Go through the data from its first line and retype each line, stopping once the line containing "cyan triangle: (351, 905)" has been retyped.

== Data for this task

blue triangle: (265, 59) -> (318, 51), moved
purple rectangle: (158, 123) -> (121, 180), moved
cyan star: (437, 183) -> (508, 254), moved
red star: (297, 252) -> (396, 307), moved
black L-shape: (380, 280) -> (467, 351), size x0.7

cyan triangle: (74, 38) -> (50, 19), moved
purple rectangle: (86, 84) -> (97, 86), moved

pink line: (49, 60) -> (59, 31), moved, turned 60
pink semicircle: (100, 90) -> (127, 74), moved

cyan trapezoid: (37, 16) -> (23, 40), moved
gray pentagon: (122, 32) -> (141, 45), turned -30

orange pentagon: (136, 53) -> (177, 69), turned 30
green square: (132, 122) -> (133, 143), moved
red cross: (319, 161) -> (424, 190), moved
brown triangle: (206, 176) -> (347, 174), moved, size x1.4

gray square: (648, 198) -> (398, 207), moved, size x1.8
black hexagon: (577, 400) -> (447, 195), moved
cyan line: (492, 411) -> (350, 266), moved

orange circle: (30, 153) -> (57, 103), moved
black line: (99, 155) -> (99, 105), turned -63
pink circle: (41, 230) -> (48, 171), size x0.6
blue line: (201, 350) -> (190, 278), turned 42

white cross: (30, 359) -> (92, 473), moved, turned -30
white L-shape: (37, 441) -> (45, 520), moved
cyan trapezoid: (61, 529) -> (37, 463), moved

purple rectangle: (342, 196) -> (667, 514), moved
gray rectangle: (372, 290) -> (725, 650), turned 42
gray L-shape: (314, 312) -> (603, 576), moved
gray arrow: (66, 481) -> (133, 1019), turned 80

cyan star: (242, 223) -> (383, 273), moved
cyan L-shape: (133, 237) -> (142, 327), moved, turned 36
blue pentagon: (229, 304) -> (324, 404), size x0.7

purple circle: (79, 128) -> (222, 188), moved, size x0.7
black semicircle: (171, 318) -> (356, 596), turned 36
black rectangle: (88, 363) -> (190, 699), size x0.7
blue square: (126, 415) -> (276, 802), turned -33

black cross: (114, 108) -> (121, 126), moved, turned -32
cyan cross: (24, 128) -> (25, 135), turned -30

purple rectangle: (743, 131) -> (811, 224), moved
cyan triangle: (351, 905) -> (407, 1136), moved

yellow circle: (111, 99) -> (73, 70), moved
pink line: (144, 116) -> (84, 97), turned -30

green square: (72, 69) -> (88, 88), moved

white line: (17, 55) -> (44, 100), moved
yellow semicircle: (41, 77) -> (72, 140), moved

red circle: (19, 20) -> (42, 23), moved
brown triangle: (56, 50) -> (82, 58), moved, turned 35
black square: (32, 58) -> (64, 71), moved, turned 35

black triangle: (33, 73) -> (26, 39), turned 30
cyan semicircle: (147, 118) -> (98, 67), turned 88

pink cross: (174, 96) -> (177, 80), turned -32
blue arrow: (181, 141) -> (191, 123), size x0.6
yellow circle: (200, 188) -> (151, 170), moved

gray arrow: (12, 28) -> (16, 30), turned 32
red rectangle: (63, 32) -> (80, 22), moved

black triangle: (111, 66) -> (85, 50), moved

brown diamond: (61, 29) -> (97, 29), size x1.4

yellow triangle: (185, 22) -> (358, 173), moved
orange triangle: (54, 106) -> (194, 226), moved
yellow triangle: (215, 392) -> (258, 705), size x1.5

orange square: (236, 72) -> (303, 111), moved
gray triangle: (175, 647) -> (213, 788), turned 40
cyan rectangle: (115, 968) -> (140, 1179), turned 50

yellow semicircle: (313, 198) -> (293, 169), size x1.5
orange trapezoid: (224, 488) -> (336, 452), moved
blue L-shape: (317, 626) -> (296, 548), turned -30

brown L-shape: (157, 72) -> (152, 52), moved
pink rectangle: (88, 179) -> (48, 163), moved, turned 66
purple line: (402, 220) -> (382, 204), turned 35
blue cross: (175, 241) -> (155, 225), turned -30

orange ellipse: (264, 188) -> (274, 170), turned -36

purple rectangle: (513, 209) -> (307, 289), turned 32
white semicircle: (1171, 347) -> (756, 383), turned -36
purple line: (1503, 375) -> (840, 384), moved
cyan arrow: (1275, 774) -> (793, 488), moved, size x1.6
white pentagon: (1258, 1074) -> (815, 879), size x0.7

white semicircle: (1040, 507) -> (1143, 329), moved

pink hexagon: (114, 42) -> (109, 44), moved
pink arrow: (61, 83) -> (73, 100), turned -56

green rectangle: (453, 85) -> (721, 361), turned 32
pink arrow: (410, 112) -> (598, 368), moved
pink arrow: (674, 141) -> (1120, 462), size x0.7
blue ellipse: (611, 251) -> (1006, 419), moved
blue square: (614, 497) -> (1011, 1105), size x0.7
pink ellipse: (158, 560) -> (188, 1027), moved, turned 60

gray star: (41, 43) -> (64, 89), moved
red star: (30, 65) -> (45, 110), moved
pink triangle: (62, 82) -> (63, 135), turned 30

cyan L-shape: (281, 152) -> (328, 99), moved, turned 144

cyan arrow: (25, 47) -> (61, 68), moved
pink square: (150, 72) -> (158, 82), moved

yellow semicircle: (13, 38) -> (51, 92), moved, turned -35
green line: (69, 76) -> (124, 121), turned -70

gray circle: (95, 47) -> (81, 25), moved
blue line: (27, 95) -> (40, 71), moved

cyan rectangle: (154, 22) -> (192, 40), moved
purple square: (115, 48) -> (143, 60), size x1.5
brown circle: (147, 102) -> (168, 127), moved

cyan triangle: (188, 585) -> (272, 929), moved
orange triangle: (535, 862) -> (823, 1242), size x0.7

====

● Output for this exercise:
blue triangle: (265, 59) -> (318, 51), moved
purple rectangle: (158, 123) -> (121, 180), moved
cyan star: (437, 183) -> (508, 254), moved
red star: (297, 252) -> (396, 307), moved
black L-shape: (380, 280) -> (467, 351), size x0.7

cyan triangle: (74, 38) -> (50, 19), moved
purple rectangle: (86, 84) -> (97, 86), moved

pink line: (49, 60) -> (59, 31), moved, turned 60
pink semicircle: (100, 90) -> (127, 74), moved

cyan trapezoid: (37, 16) -> (23, 40), moved
gray pentagon: (122, 32) -> (141, 45), turned -30

orange pentagon: (136, 53) -> (177, 69), turned 30
green square: (132, 122) -> (133, 143), moved
red cross: (319, 161) -> (424, 190), moved
brown triangle: (206, 176) -> (347, 174), moved, size x1.4

gray square: (648, 198) -> (398, 207), moved, size x1.8
black hexagon: (577, 400) -> (447, 195), moved
cyan line: (492, 411) -> (350, 266), moved

orange circle: (30, 153) -> (57, 103), moved
black line: (99, 155) -> (99, 105), turned -63
pink circle: (41, 230) -> (48, 171), size x0.6
blue line: (201, 350) -> (190, 278), turned 42

white cross: (30, 359) -> (92, 473), moved, turned -30
white L-shape: (37, 441) -> (45, 520), moved
cyan trapezoid: (61, 529) -> (37, 463), moved

purple rectangle: (342, 196) -> (667, 514), moved
gray rectangle: (372, 290) -> (725, 650), turned 42
gray L-shape: (314, 312) -> (603, 576), moved
gray arrow: (66, 481) -> (133, 1019), turned 80

cyan star: (242, 223) -> (383, 273), moved
cyan L-shape: (133, 237) -> (142, 327), moved, turned 36
blue pentagon: (229, 304) -> (324, 404), size x0.7

purple circle: (79, 128) -> (222, 188), moved, size x0.7
black semicircle: (171, 318) -> (356, 596), turned 36
black rectangle: (88, 363) -> (190, 699), size x0.7
blue square: (126, 415) -> (276, 802), turned -33

black cross: (114, 108) -> (121, 126), moved, turned -32
cyan cross: (24, 128) -> (25, 135), turned -30

purple rectangle: (743, 131) -> (811, 224), moved
cyan triangle: (351, 905) -> (407, 1136), moved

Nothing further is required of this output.